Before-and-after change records
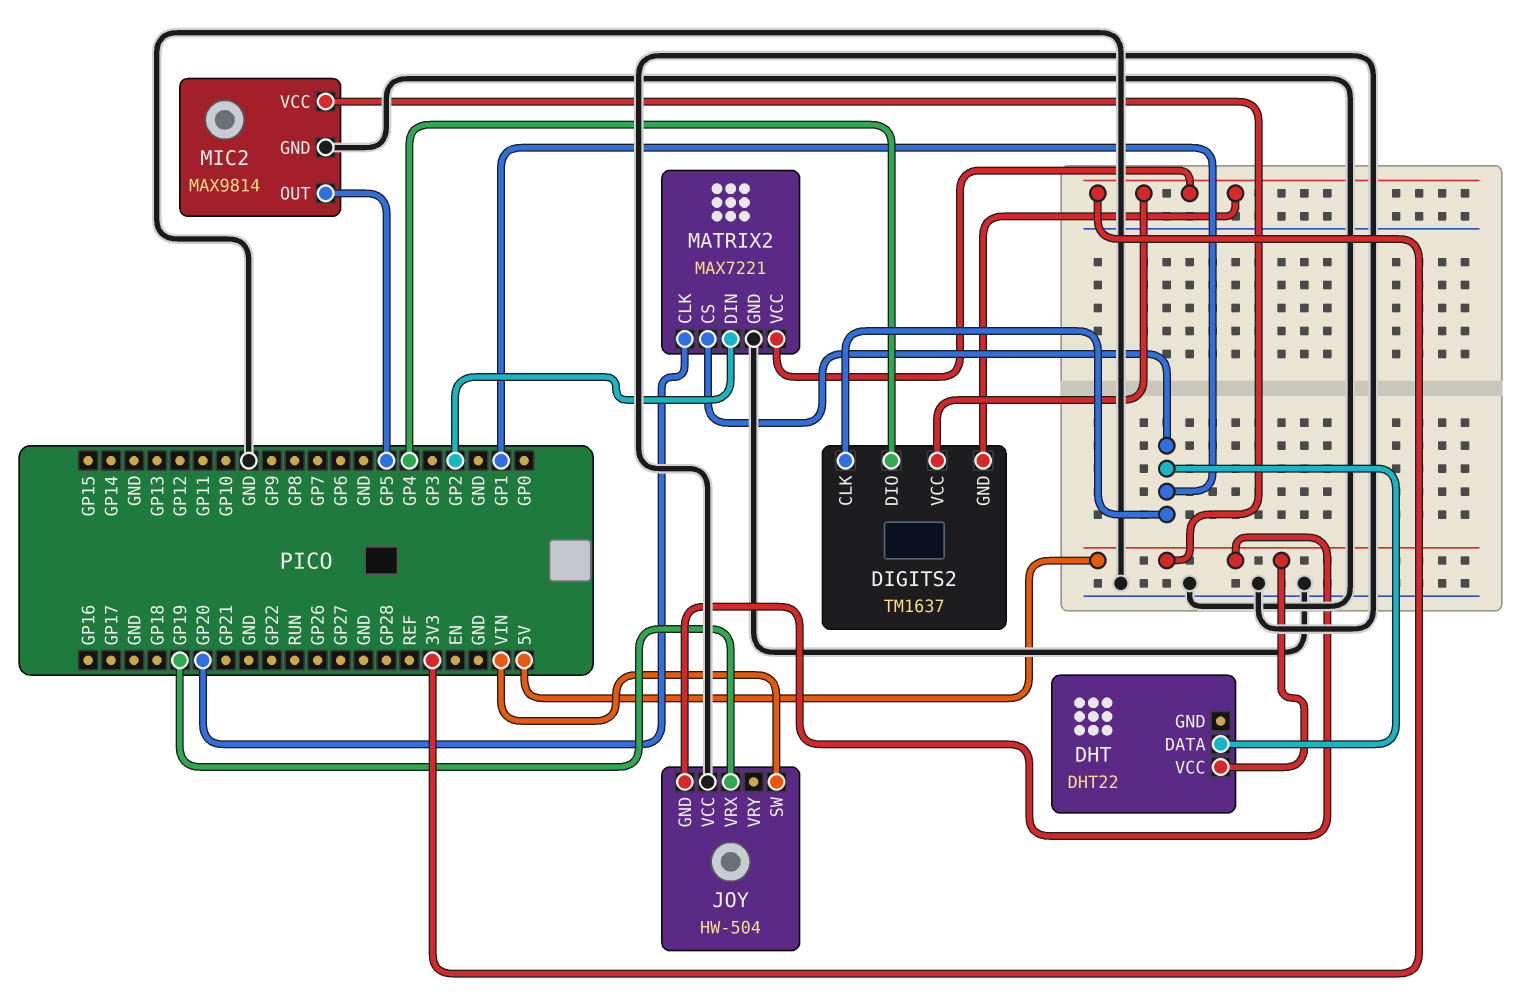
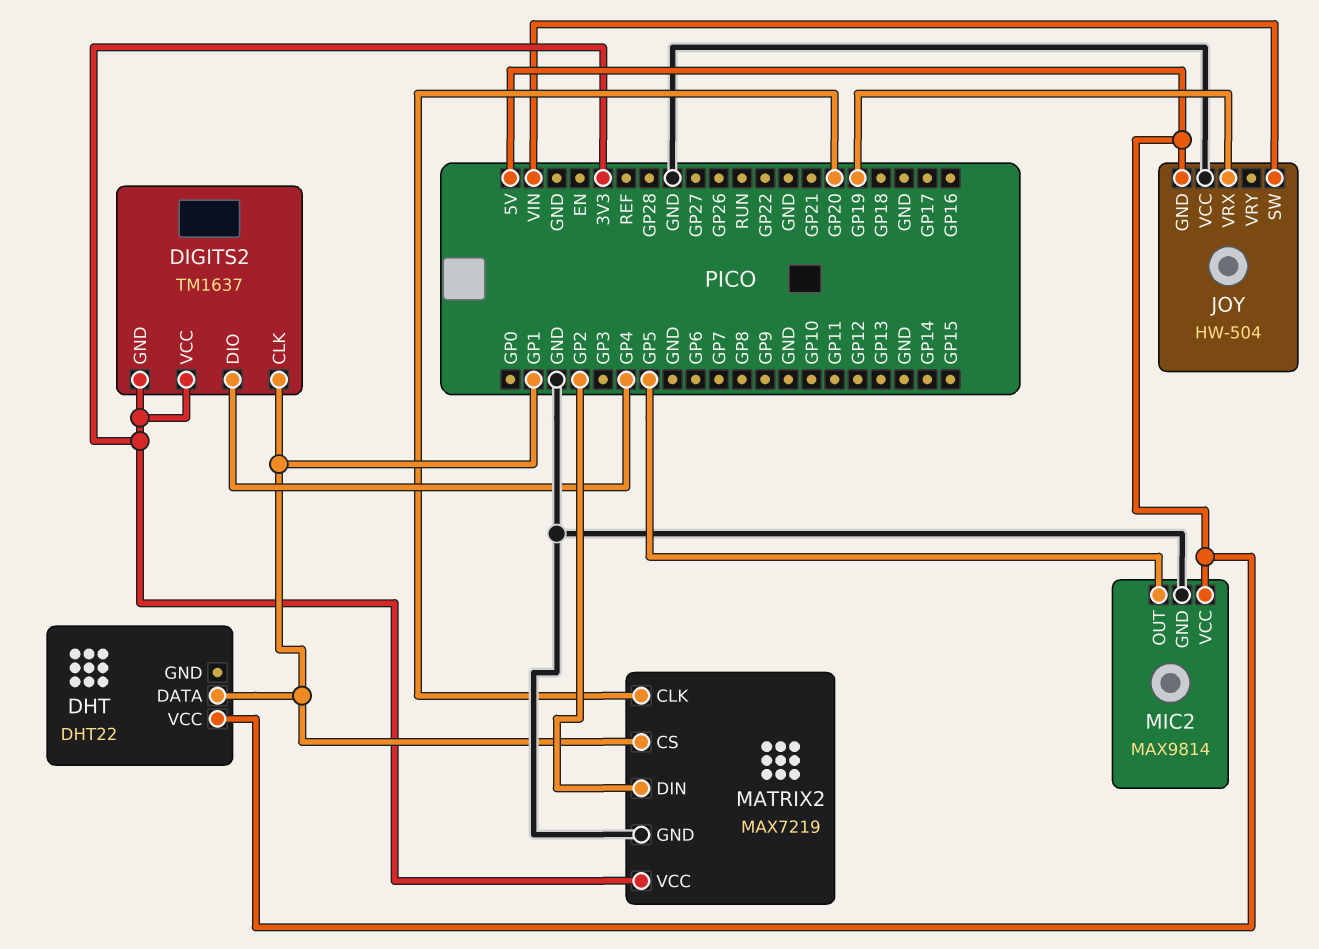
MATRIX2: MAX7221 -> MAX7219

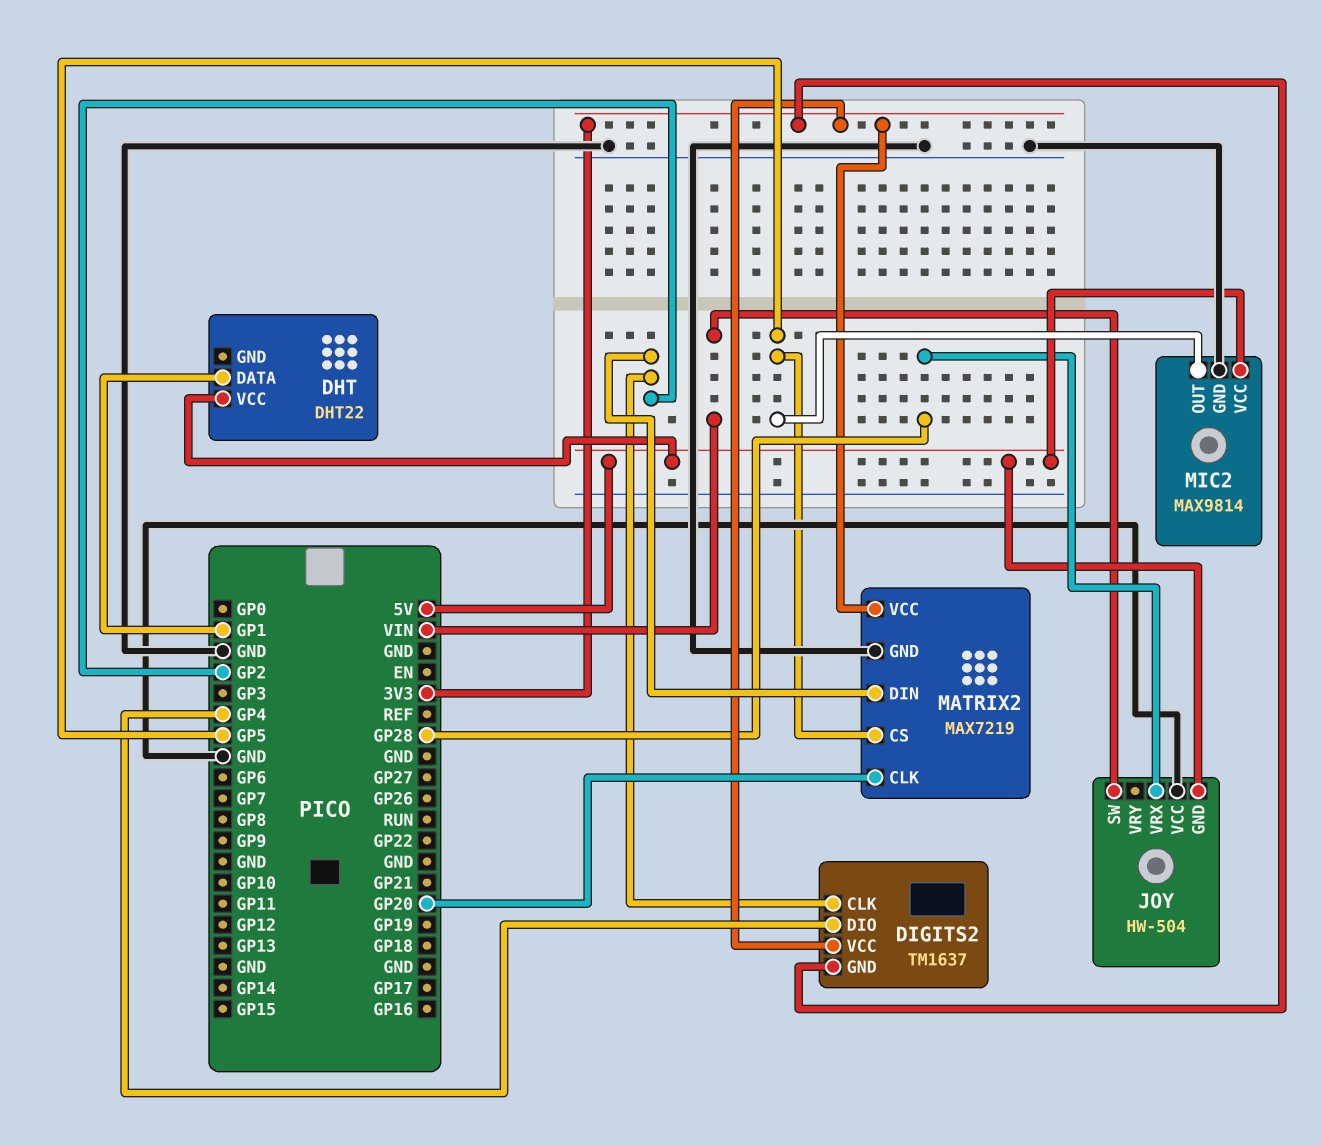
DIGITS2 pin CLK: GP1 -> GP2
JOY pin VRX: GP19 -> GP28
MATRIX2 pin CS: GP1 -> GP5

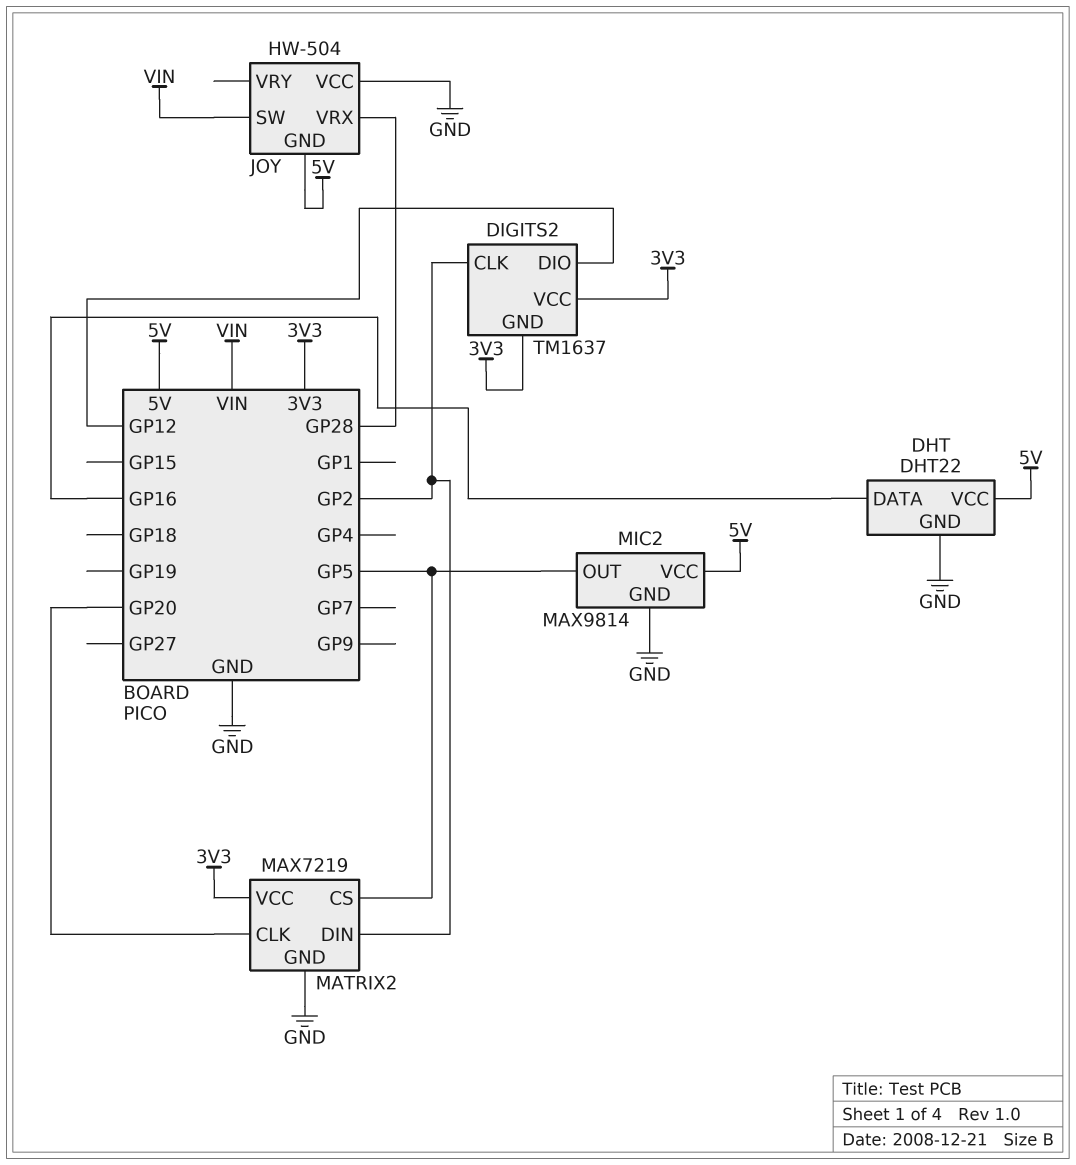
DHT pin DATA: GP1 -> GP16
DHT pin GND: none -> GND
DIGITS2 pin DIO: GP4 -> GP12

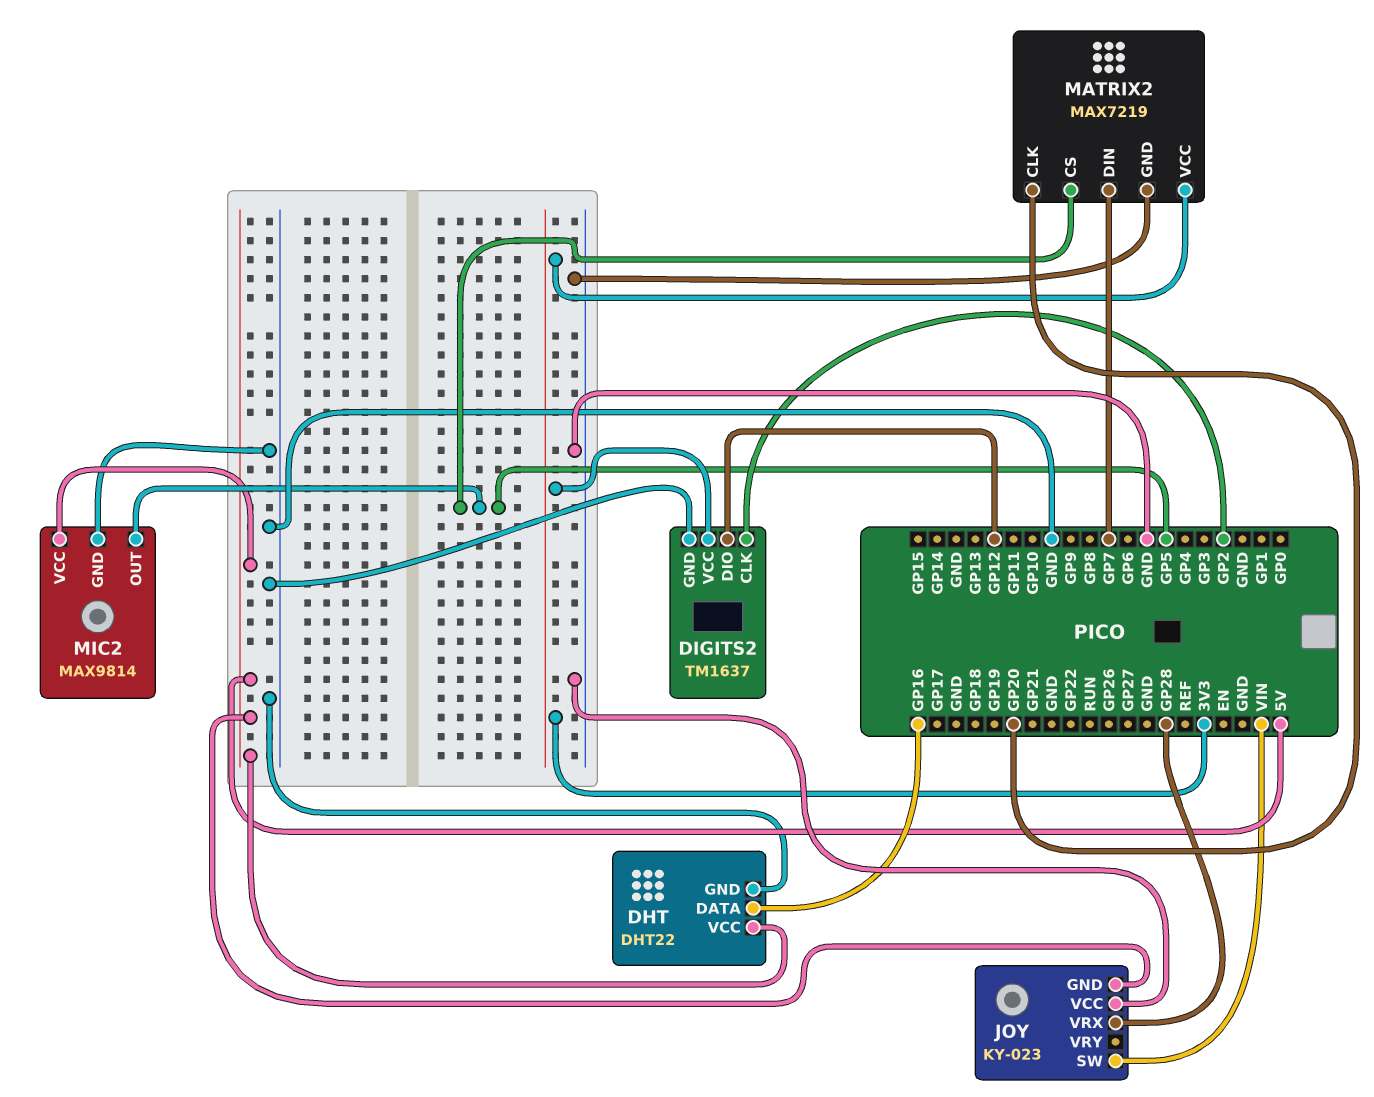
DIGITS2 pin GND: 3V3 -> GND
JOY: HW-504 -> KY-023
MATRIX2 pin DIN: GP2 -> GP7

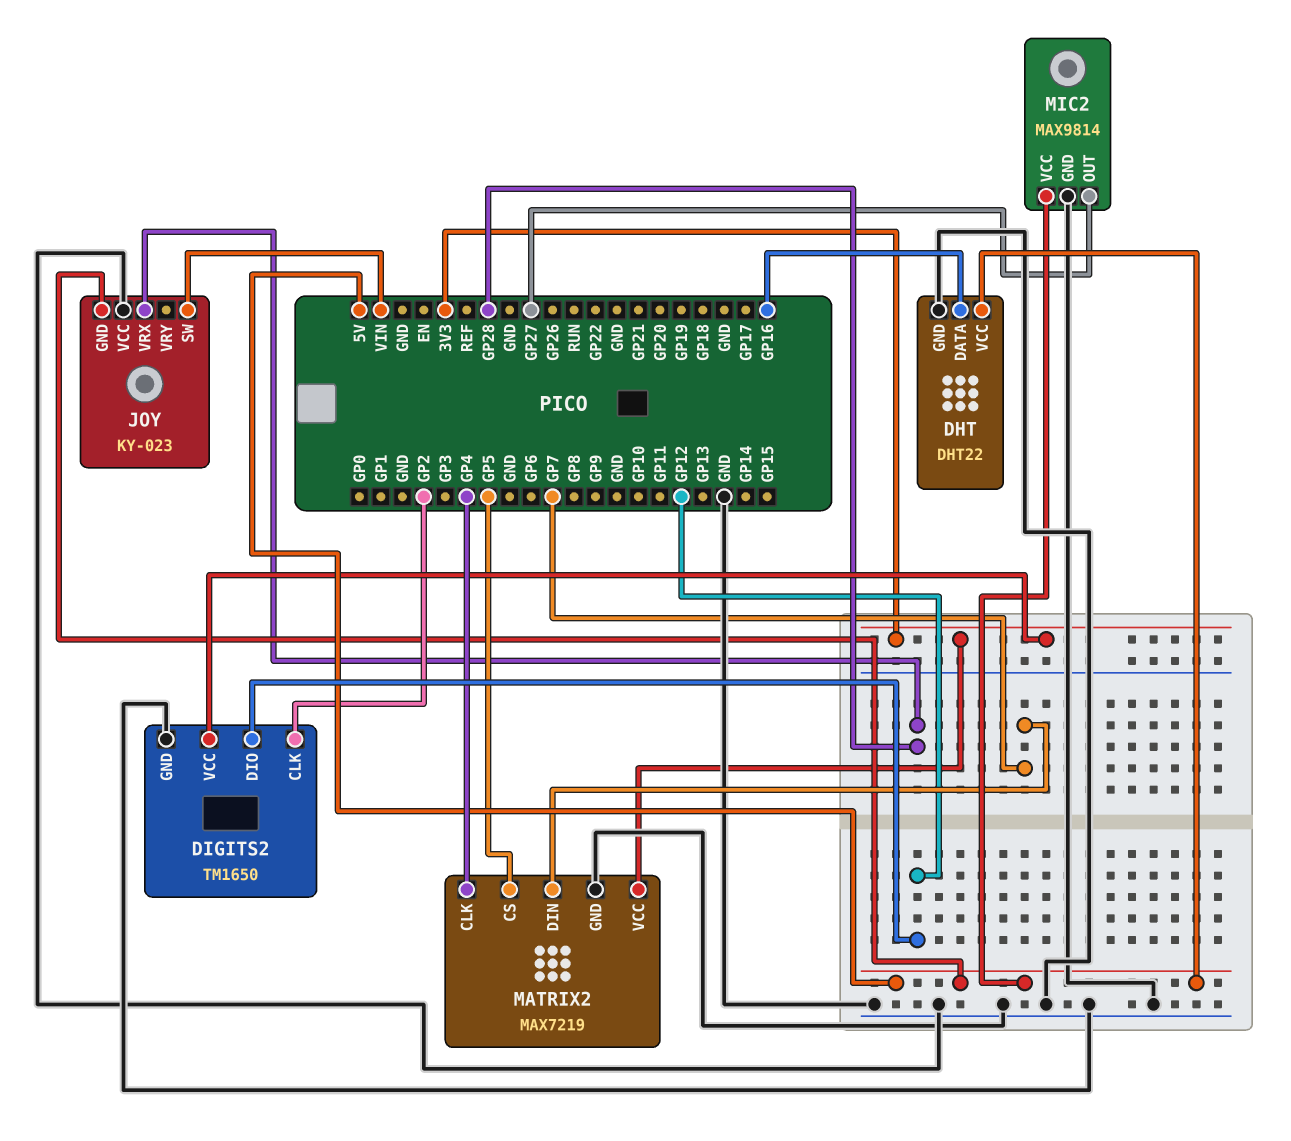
DIGITS2: TM1637 -> TM1650
MATRIX2 pin CLK: GP20 -> GP4
MIC2 pin OUT: GP5 -> GP27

-- WORK INSTRUCTION --
Every line of the data is to be transcribed exactly, and no picture is to be included.

-- WORKED SOLUTION --
MATRIX2: MAX7221 -> MAX7219

DIGITS2 pin CLK: GP1 -> GP2
JOY pin VRX: GP19 -> GP28
MATRIX2 pin CS: GP1 -> GP5

DHT pin DATA: GP1 -> GP16
DHT pin GND: none -> GND
DIGITS2 pin DIO: GP4 -> GP12

DIGITS2 pin GND: 3V3 -> GND
JOY: HW-504 -> KY-023
MATRIX2 pin DIN: GP2 -> GP7

DIGITS2: TM1637 -> TM1650
MATRIX2 pin CLK: GP20 -> GP4
MIC2 pin OUT: GP5 -> GP27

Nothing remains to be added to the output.